EXERCISE INSTRUCTIONS:
An exact copy of all the data, minus the images, is required.

RECORDS SHOWN:
──────────────────────────────
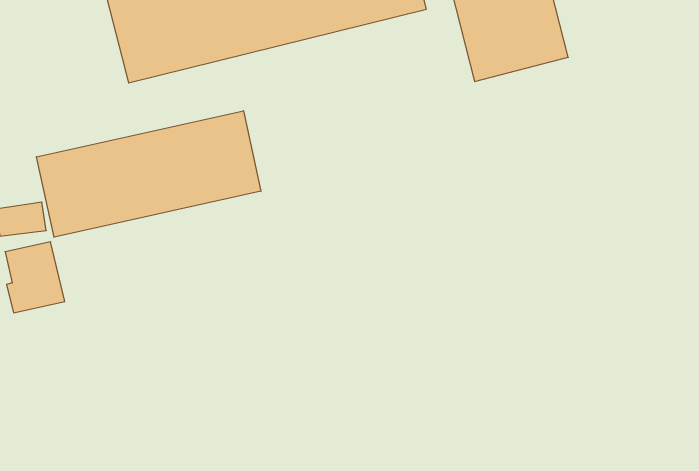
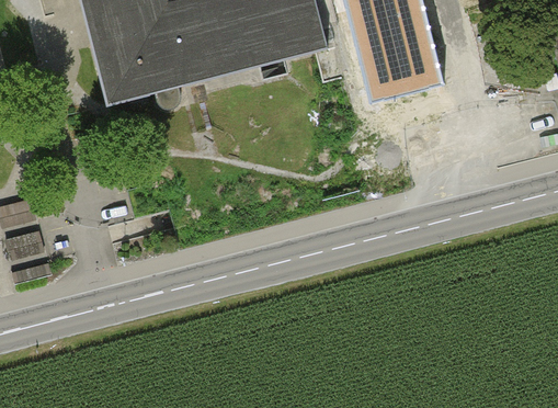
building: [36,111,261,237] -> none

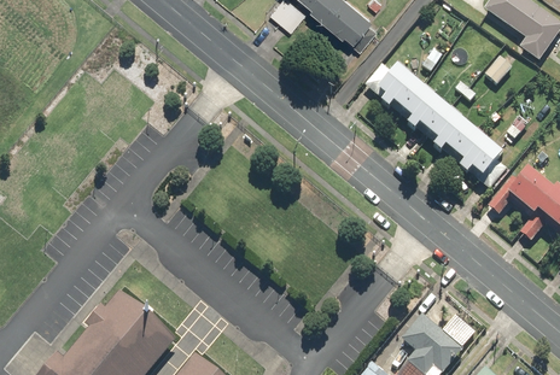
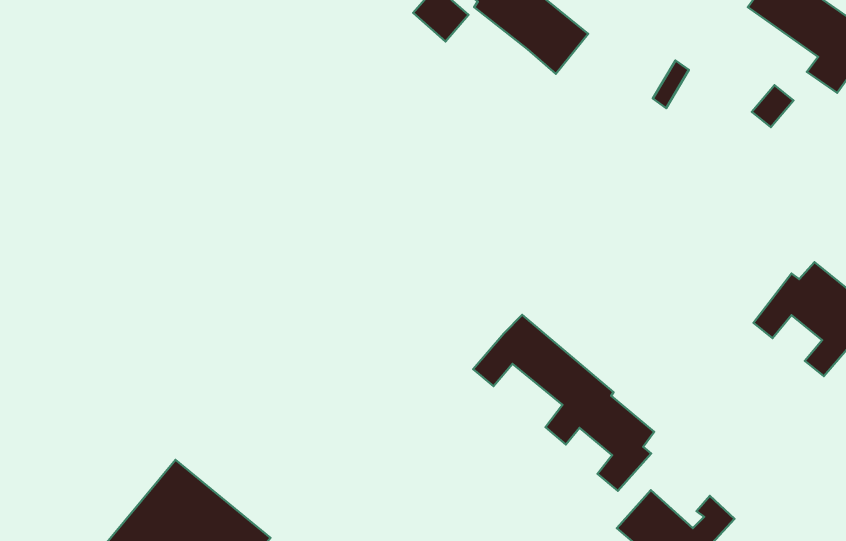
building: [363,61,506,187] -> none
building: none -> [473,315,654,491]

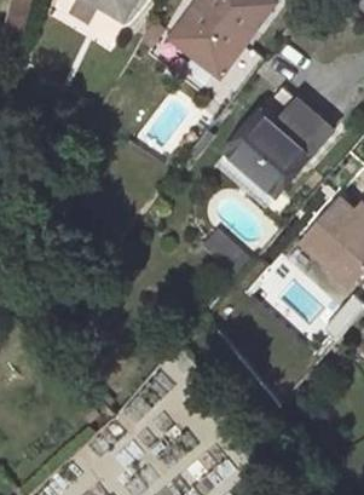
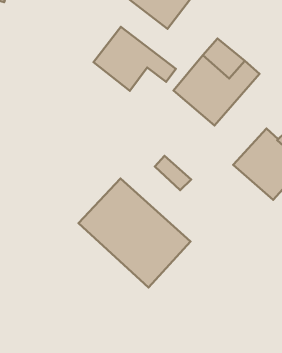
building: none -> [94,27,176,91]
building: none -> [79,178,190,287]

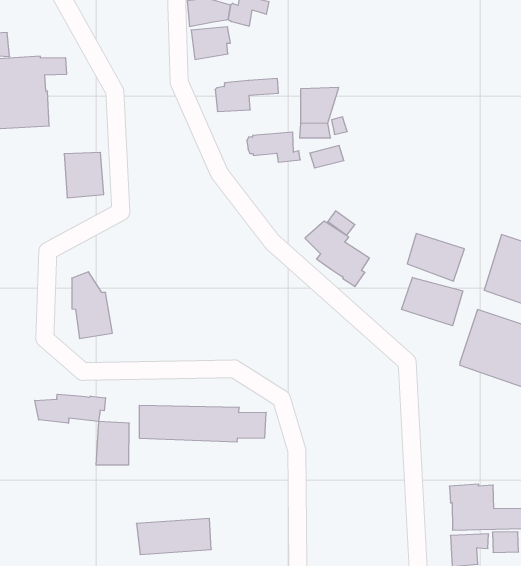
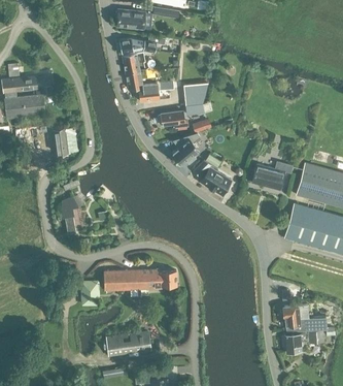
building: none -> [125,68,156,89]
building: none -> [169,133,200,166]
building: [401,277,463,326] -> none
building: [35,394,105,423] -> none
──────────────────────────────
ANSWER BOX:
building: [36,111,261,237] -> none

building: [363,61,506,187] -> none
building: none -> [473,315,654,491]

building: none -> [94,27,176,91]
building: none -> [79,178,190,287]

building: none -> [125,68,156,89]
building: none -> [169,133,200,166]
building: [401,277,463,326] -> none
building: [35,394,105,423] -> none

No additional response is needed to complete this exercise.